### Work task
All lines from the one with "C6: 1.5nF (W4, W5) -> 100nF (W4, W5)" onward, through the last line of the records below, are to be retyped word for word.

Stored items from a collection
-*-
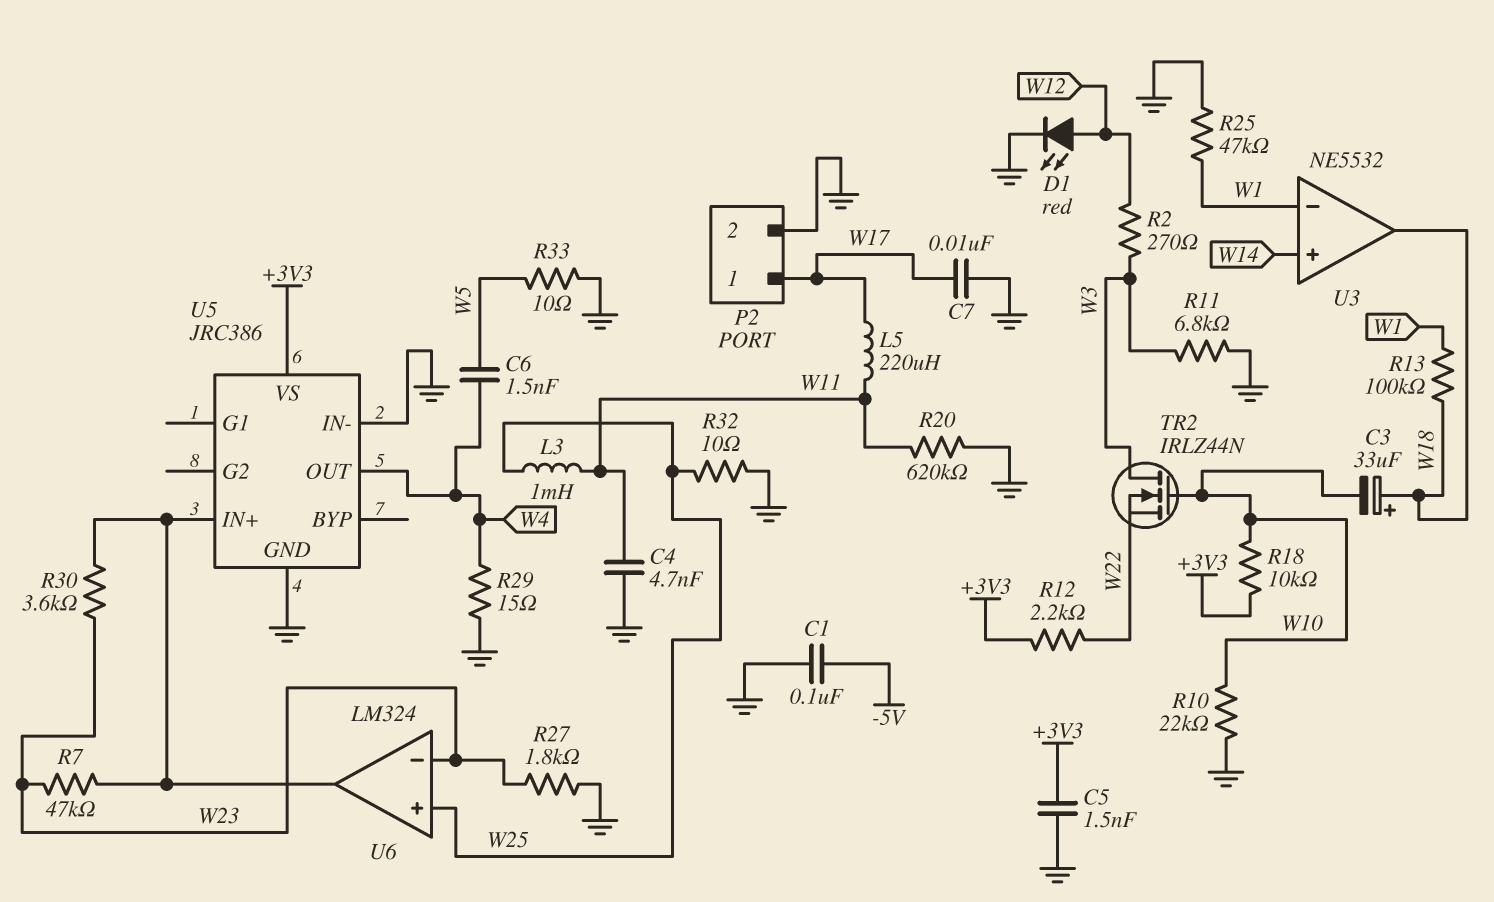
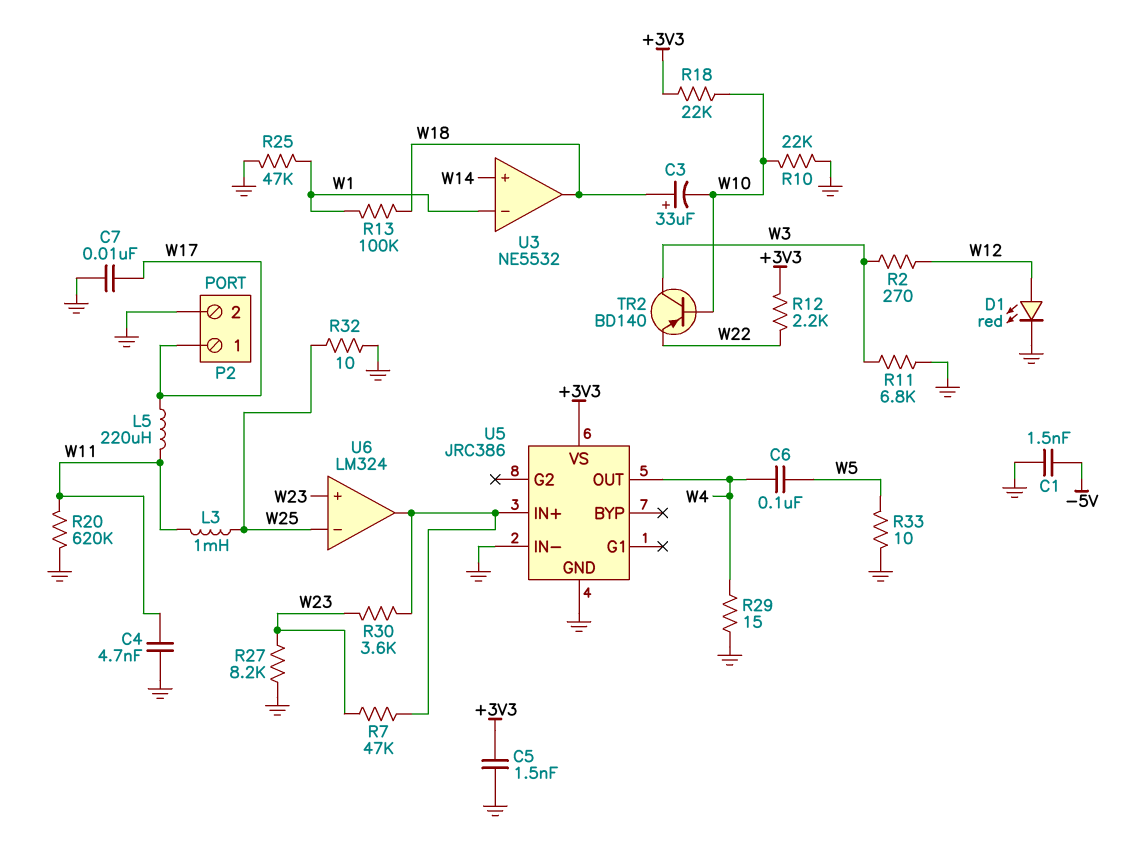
C1: 100nF (-5V, GND) -> 1.5nF (-5V, GND)
C6: 1.5nF (W4, W5) -> 100nF (W4, W5)
R18: 10k (+3V3, W10) -> 22k (+3V3, W10)
R27: 1.8k (GND, W23) -> 8.2k (GND, W23)
TR2: NMOS IRLZ44N (G W10, D W3, S W22) -> PNP BD140 (B W10, C W3, E W22)
U6 pin in+: W25 -> W23
U6 pin in-: W23 -> W25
-*-
### Reply
C6: 1.5nF (W4, W5) -> 100nF (W4, W5)
R18: 10k (+3V3, W10) -> 22k (+3V3, W10)
R27: 1.8k (GND, W23) -> 8.2k (GND, W23)
TR2: NMOS IRLZ44N (G W10, D W3, S W22) -> PNP BD140 (B W10, C W3, E W22)
U6 pin in+: W25 -> W23
U6 pin in-: W23 -> W25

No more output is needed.